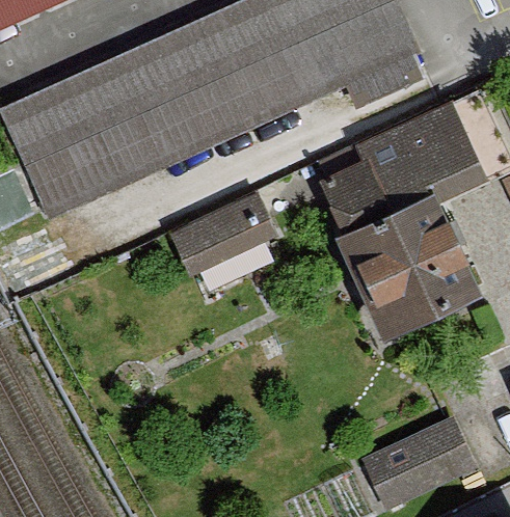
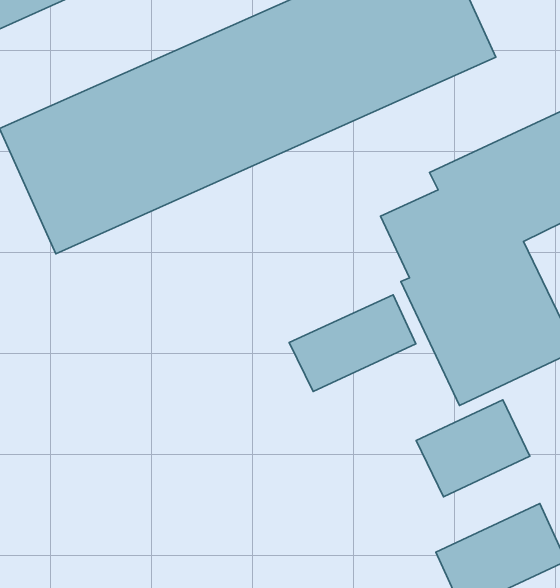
building: [171,191,276,271] -> [289,295,416,391]
building: none -> [416,400,530,497]

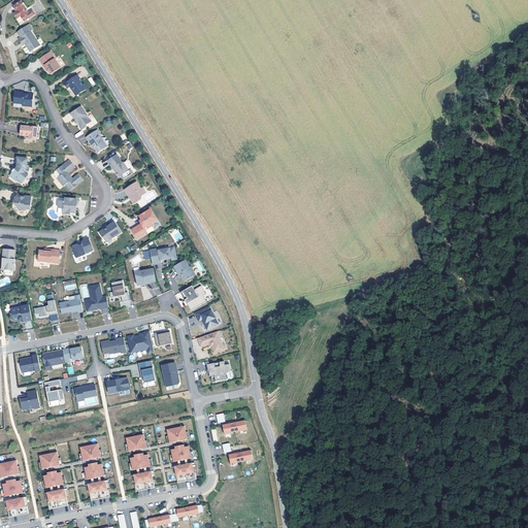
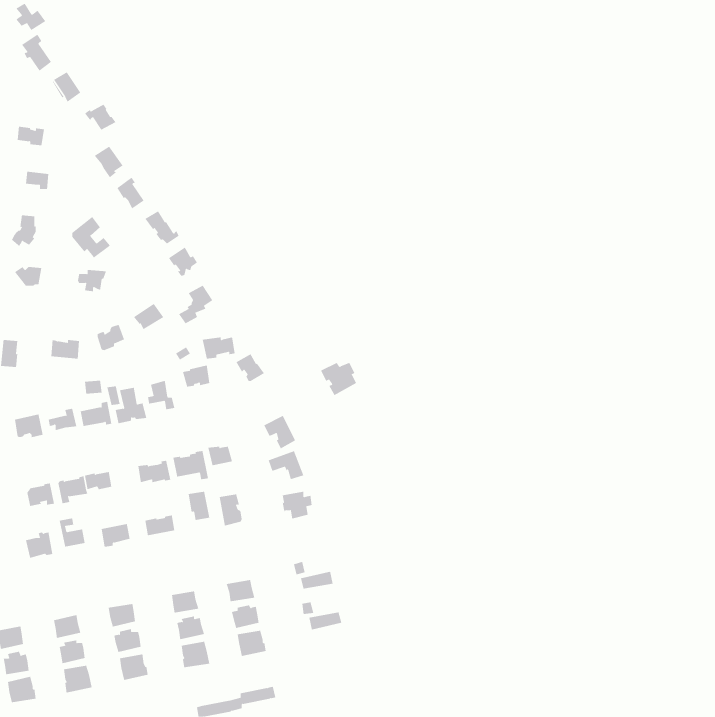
building: [179,286,206,310] -> [320,362,357,396]

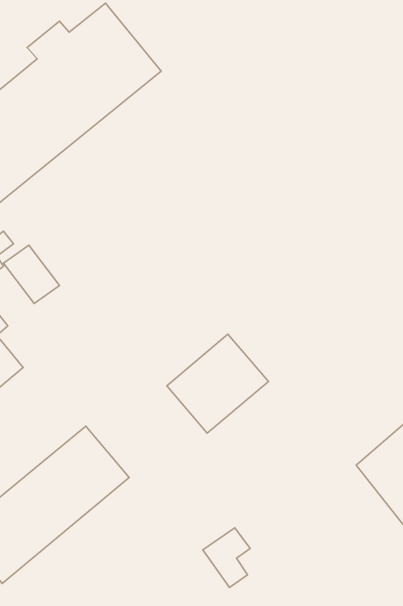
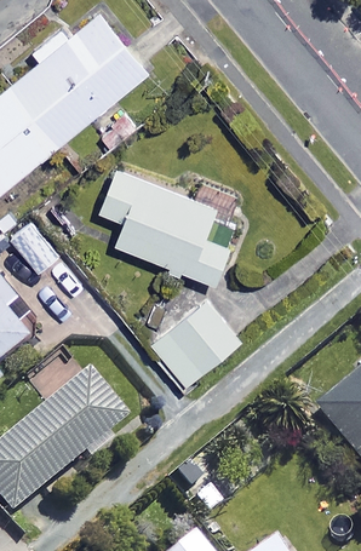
building: none -> [101,167,229,282]

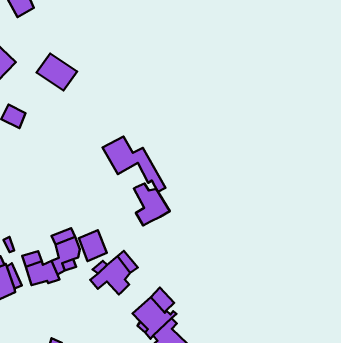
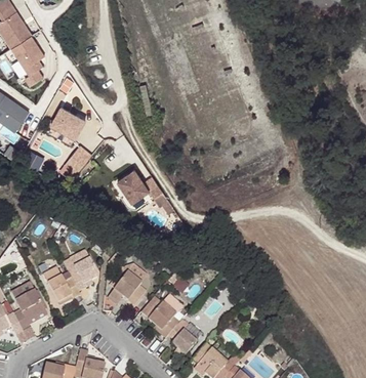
building: none -> [62,139,89,169]
building: [134,183,170,226] -> none
building: [79,230,107,261] -> none

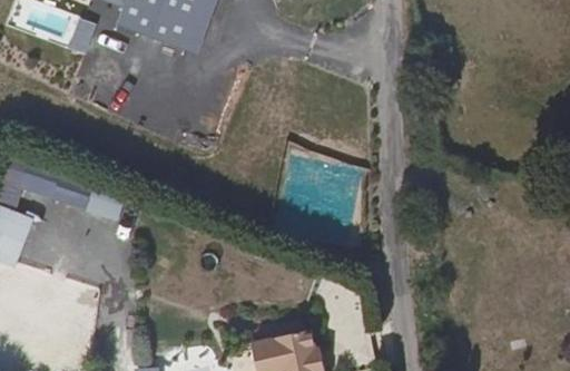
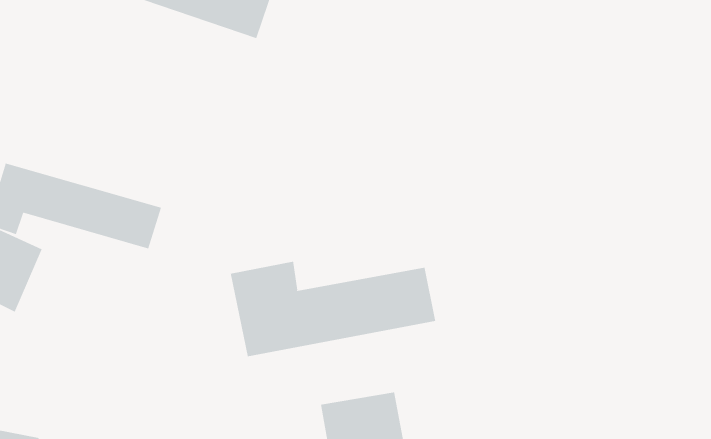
building: none -> [230,261,436,357]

•••••

▶ INSTRUCTIONS FOR THE TASK
Copy out all of the listing word for word, but skip the images.

▶ WRITTEN RESPONSE
building: [171,191,276,271] -> [289,295,416,391]
building: none -> [416,400,530,497]

building: [179,286,206,310] -> [320,362,357,396]

building: none -> [101,167,229,282]

building: none -> [62,139,89,169]
building: [134,183,170,226] -> none
building: [79,230,107,261] -> none

building: none -> [230,261,436,357]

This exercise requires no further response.